• **Action item**: Word for word, reproduce all entries below, leaving every picture out.

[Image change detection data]
--

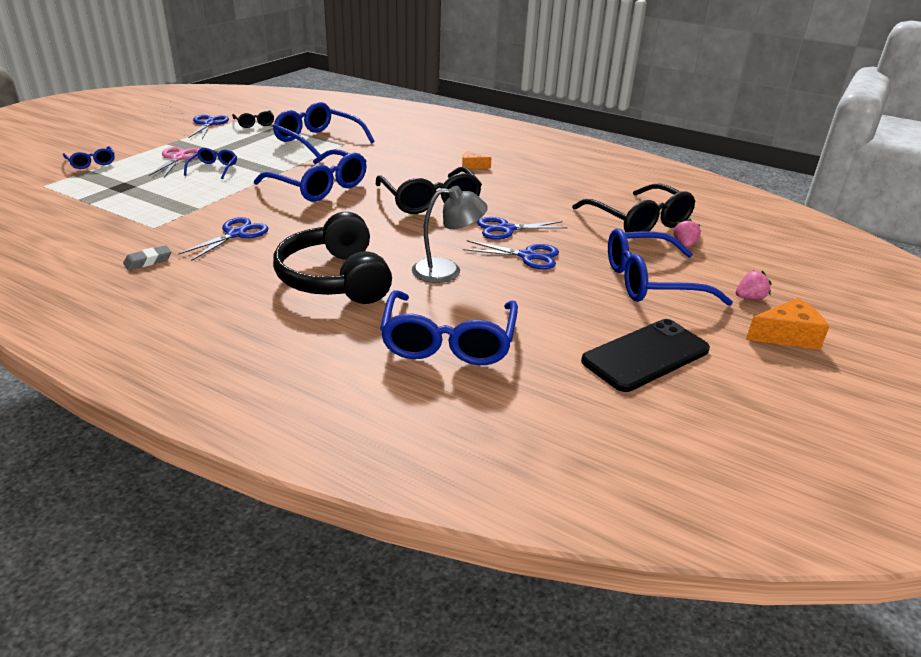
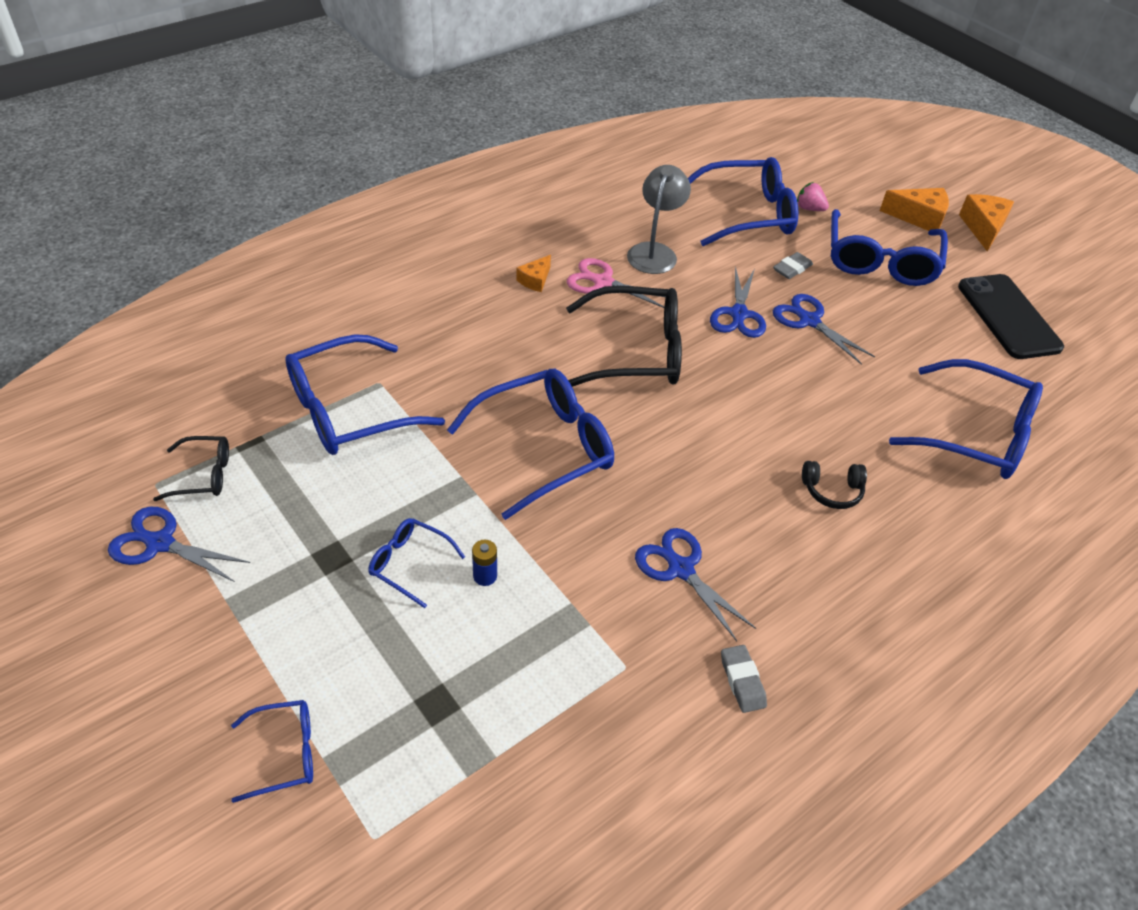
camera: 70 degrees left, 15 degrees up
(178, 158) = (332, 610): pink scissors -> pink scissors (603, 282)
(211, 185) = (485, 576): none -> blue battery
(335, 279) = (832, 491): black headphones -> black headphones, size x0.42
(447, 271) = (831, 392): grey lamp -> grey lamp (654, 252)
(527, 256) = (809, 321): blue scissors -> blue scissors turned 75 degrees counterclockwise
(588, 244) = (792, 269): none -> grey eraser
(638, 221) = (747, 214): black glasses -> blue glasses
(749, 298) = (919, 217): pink strawberry -> orange cheese

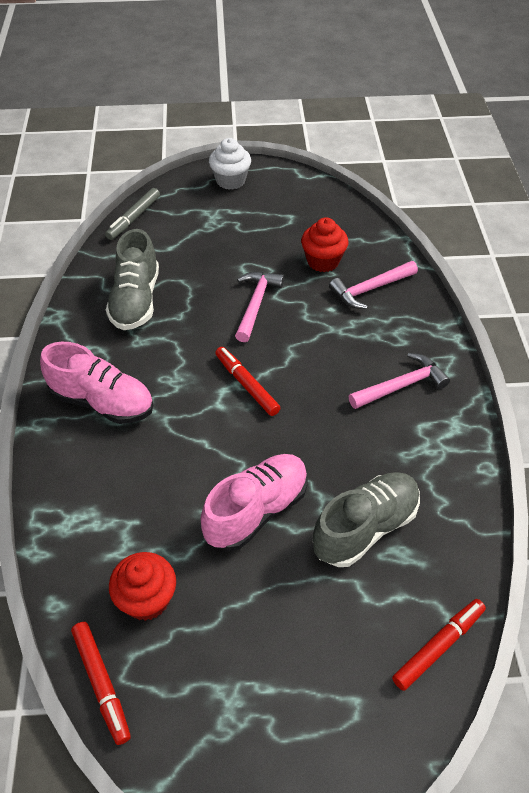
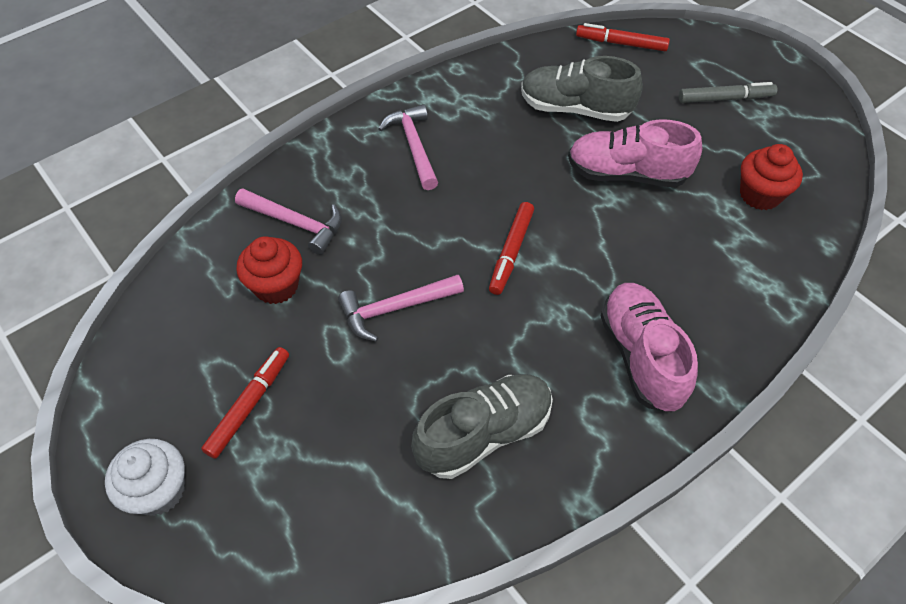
camera: 125 degrees left, 5 degrees up
(101, 684) = (833, 182): red marker -> red marker (249, 405)
(133, 218) = (331, 564): grey marker -> grey marker (725, 99)
(401, 385) = (413, 146): pink hammer -> pink hammer turned 45 degrees clockwise

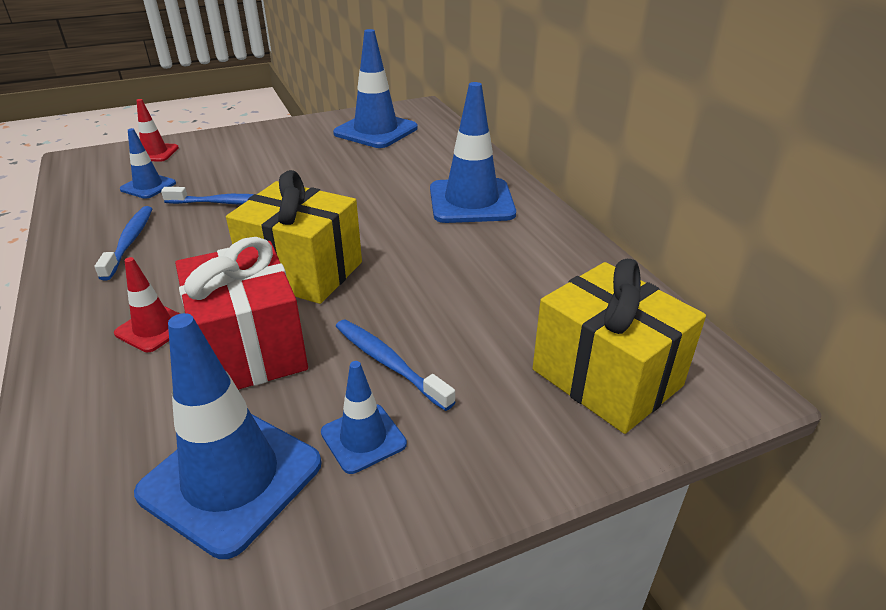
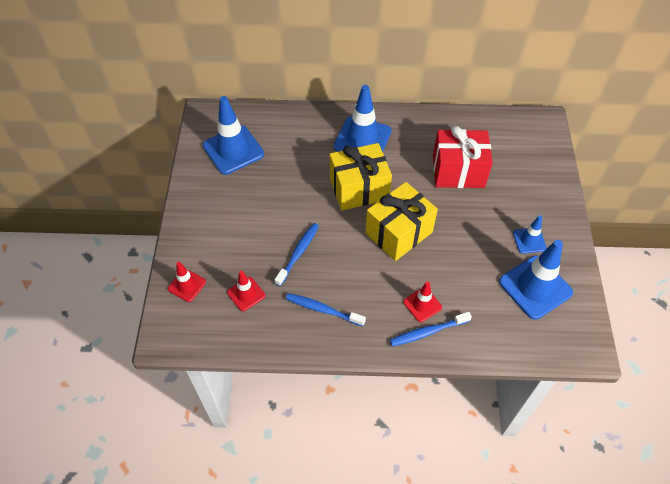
camera: 65 degrees left, 20 degrees up
(148, 186) = (246, 294): blue traffic cone -> red traffic cone
(250, 349) = (456, 267): red gift -> red gift (458, 171)
(388, 363) = (488, 219): blue toothbrush -> blue toothbrush (428, 332)
(606, 377) = (525, 153): yellow gift -> yellow gift (359, 189)

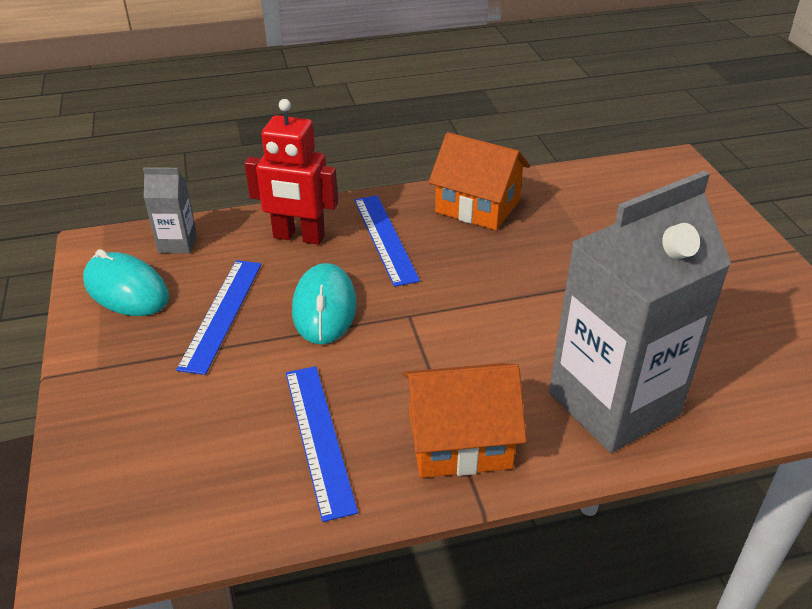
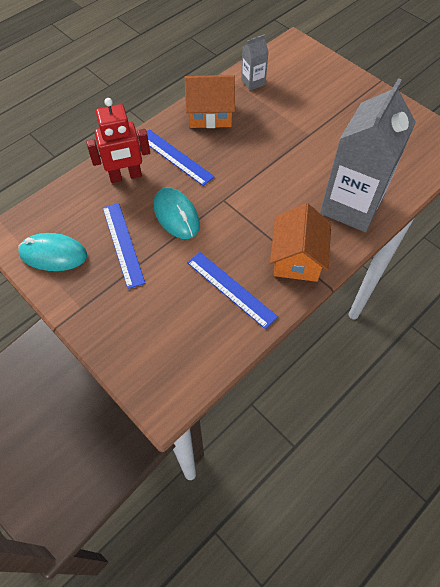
camera: 30 degrees left, 20 degrees up
(177, 244) = (56, 211): grey carton -> grey carton (253, 82)
(459, 441) = (297, 258): orange house -> orange house turned 45 degrees counterclockwise

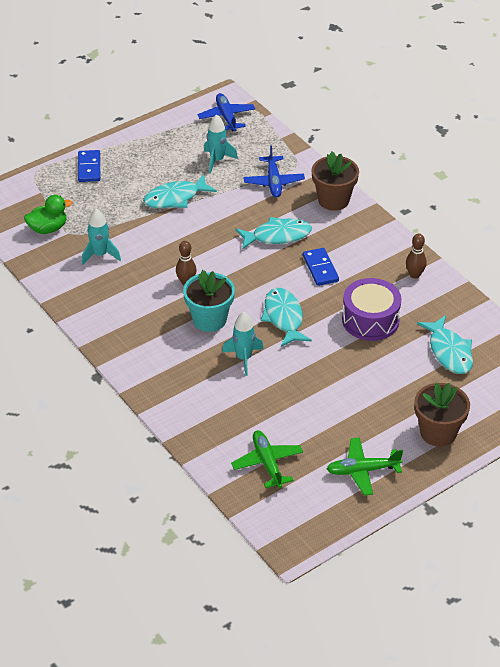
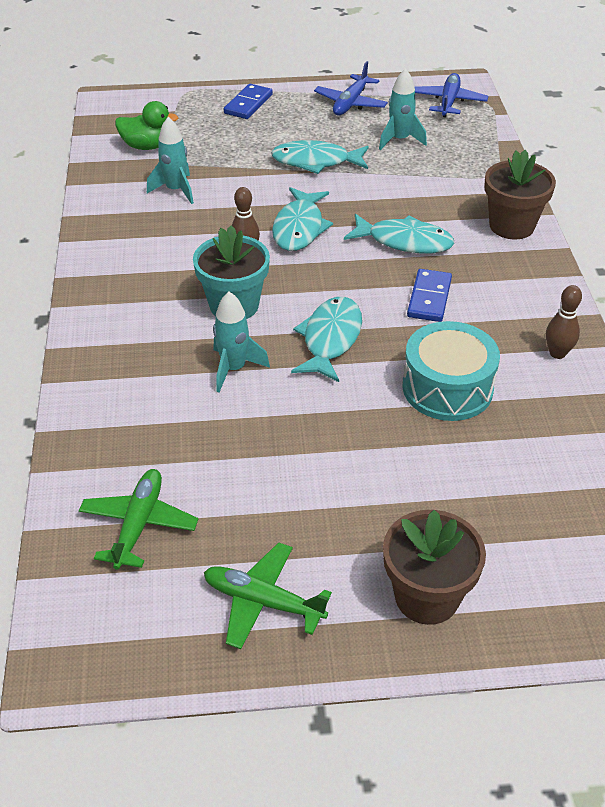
camera: 30 degrees right, 0 degrees up
(273, 182) = (449, 182): blue plane -> blue plane (350, 103)
(370, 320) = (447, 388): purple drum -> turquoise drum
(449, 352) = (534, 479): turquoise fish -> turquoise fish (299, 228)

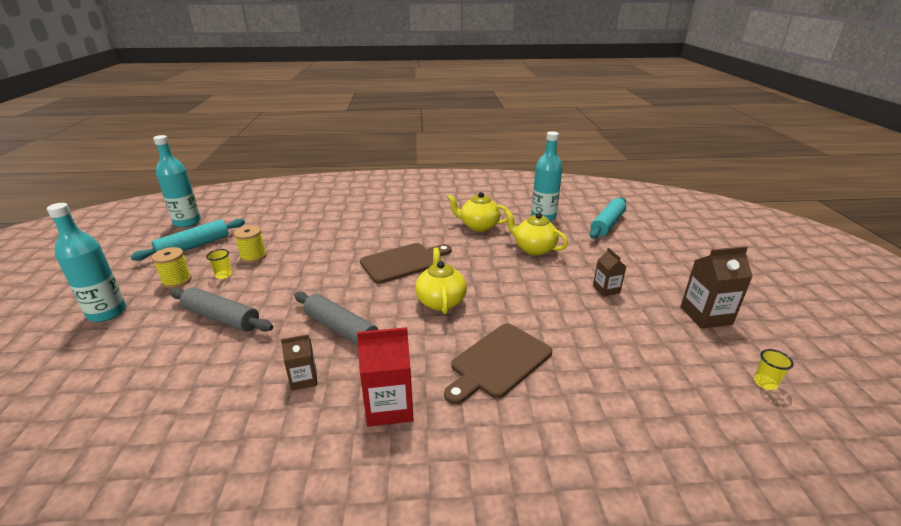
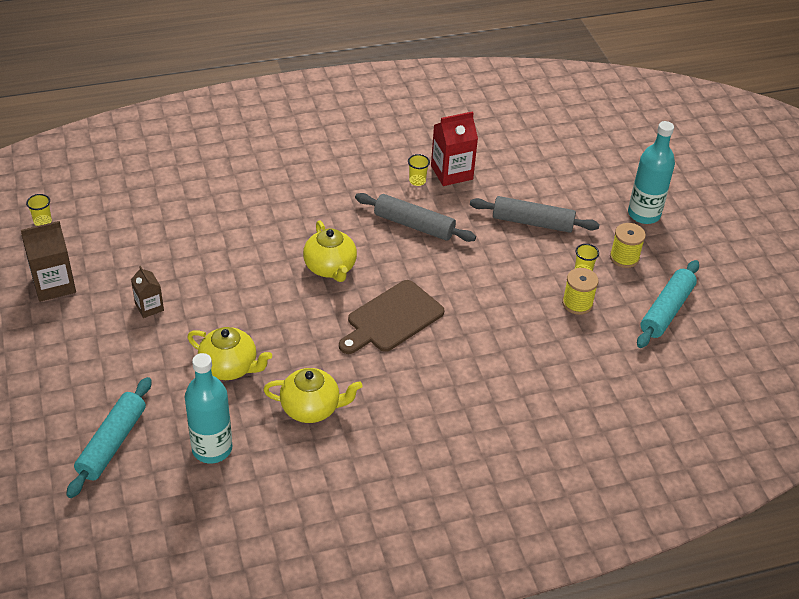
camera: 165 degrees right, 15 degrees up
(187, 222) = (731, 356): turquoise bottle -> none
(304, 379) = (417, 181): brown carton -> yellow cup
(389, 406) = (342, 171): red carton -> red carton (451, 172)
(498, 362) = (264, 212): brown cutting board -> none

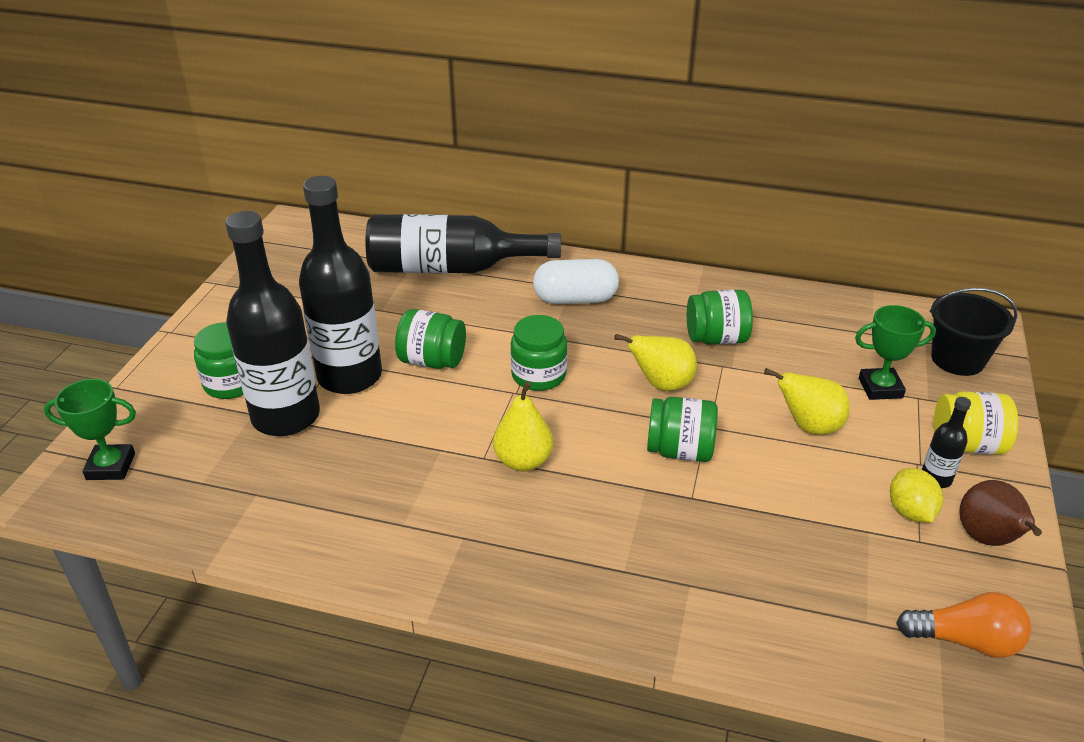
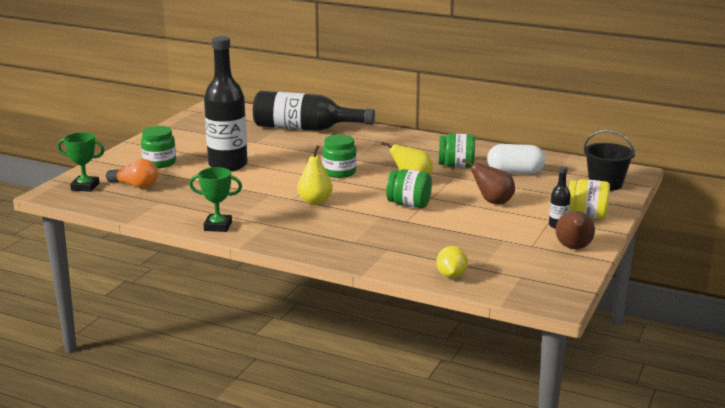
camera: 10 degrees right, 15 degrees down
(286, 417) = (186, 177): black bottle -> none
(432, 361) = (278, 163): green jar -> none
(575, 299) = (376, 145): white capsule -> white capsule (515, 172)
(808, 426) = (492, 202): yellow pear -> brown pear
(880, 388) = (547, 191): green trophy -> green trophy (218, 226)
(910, 511) = (533, 235): yellow lemon -> yellow lemon (451, 276)
(965, 640) = (534, 279): orange light bulb -> orange light bulb (135, 186)

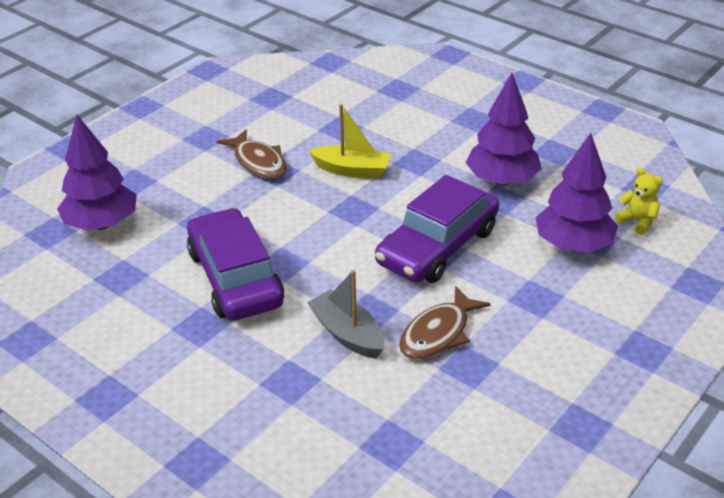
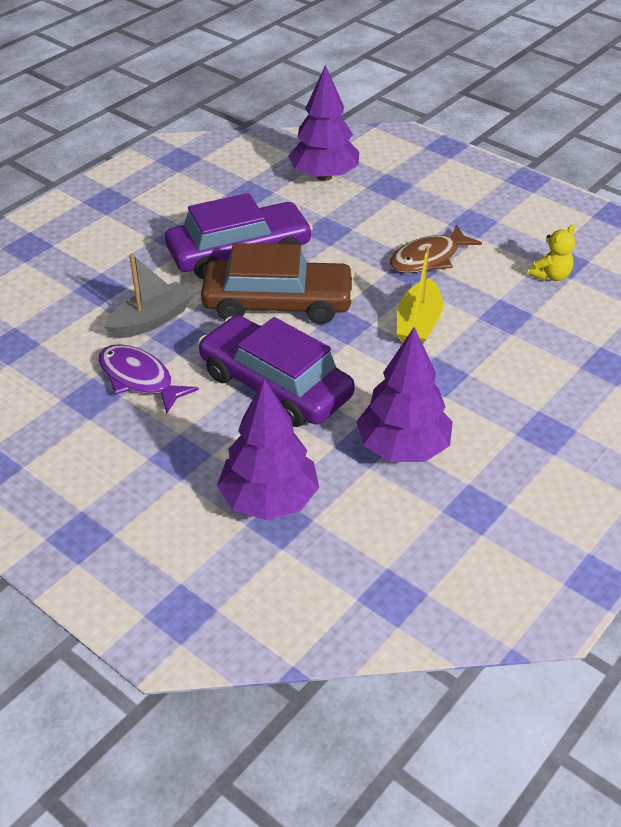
camera: 90 degrees right, 5 degrees up
(321, 249) = (278, 303): none -> brown car
(438, 333) = (139, 379): brown fish -> purple fish
(637, 221) = (313, 572): yellow teddy bear -> yellow teddy bear (551, 276)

--

• **Written response**:
camera: 70 degrees left, 15 degrees up
(178, 158) = (332, 610): pink scissors -> pink scissors (603, 282)
(211, 185) = (485, 576): none -> blue battery
(335, 279) = (832, 491): black headphones -> black headphones, size x0.42
(447, 271) = (831, 392): grey lamp -> grey lamp (654, 252)
(527, 256) = (809, 321): blue scissors -> blue scissors turned 75 degrees counterclockwise
(588, 244) = (792, 269): none -> grey eraser
(638, 221) = (747, 214): black glasses -> blue glasses
(749, 298) = (919, 217): pink strawberry -> orange cheese

camera: 125 degrees left, 5 degrees up
(101, 684) = (833, 182): red marker -> red marker (249, 405)
(133, 218) = (331, 564): grey marker -> grey marker (725, 99)
(401, 385) = (413, 146): pink hammer -> pink hammer turned 45 degrees clockwise

camera: 65 degrees left, 20 degrees up
(148, 186) = (246, 294): blue traffic cone -> red traffic cone
(250, 349) = (456, 267): red gift -> red gift (458, 171)
(388, 363) = (488, 219): blue toothbrush -> blue toothbrush (428, 332)
(606, 377) = (525, 153): yellow gift -> yellow gift (359, 189)

camera: 30 degrees left, 20 degrees up
(177, 244) = (56, 211): grey carton -> grey carton (253, 82)
(459, 441) = (297, 258): orange house -> orange house turned 45 degrees counterclockwise

camera: 30 degrees right, 0 degrees up
(273, 182) = (449, 182): blue plane -> blue plane (350, 103)
(370, 320) = (447, 388): purple drum -> turquoise drum
(449, 352) = (534, 479): turquoise fish -> turquoise fish (299, 228)

camera: 165 degrees right, 15 degrees up
(187, 222) = (731, 356): turquoise bottle -> none
(304, 379) = (417, 181): brown carton -> yellow cup
(389, 406) = (342, 171): red carton -> red carton (451, 172)
(498, 362) = (264, 212): brown cutting board -> none

camera: 10 degrees right, 15 degrees down
(286, 417) = (186, 177): black bottle -> none
(432, 361) = (278, 163): green jar -> none
(575, 299) = (376, 145): white capsule -> white capsule (515, 172)
(808, 426) = (492, 202): yellow pear -> brown pear
(880, 388) = (547, 191): green trophy -> green trophy (218, 226)
(910, 511) = (533, 235): yellow lemon -> yellow lemon (451, 276)
(965, 640) = (534, 279): orange light bulb -> orange light bulb (135, 186)

camera: 90 degrees right, 5 degrees up
(321, 249) = (278, 303): none -> brown car
(438, 333) = (139, 379): brown fish -> purple fish
(637, 221) = (313, 572): yellow teddy bear -> yellow teddy bear (551, 276)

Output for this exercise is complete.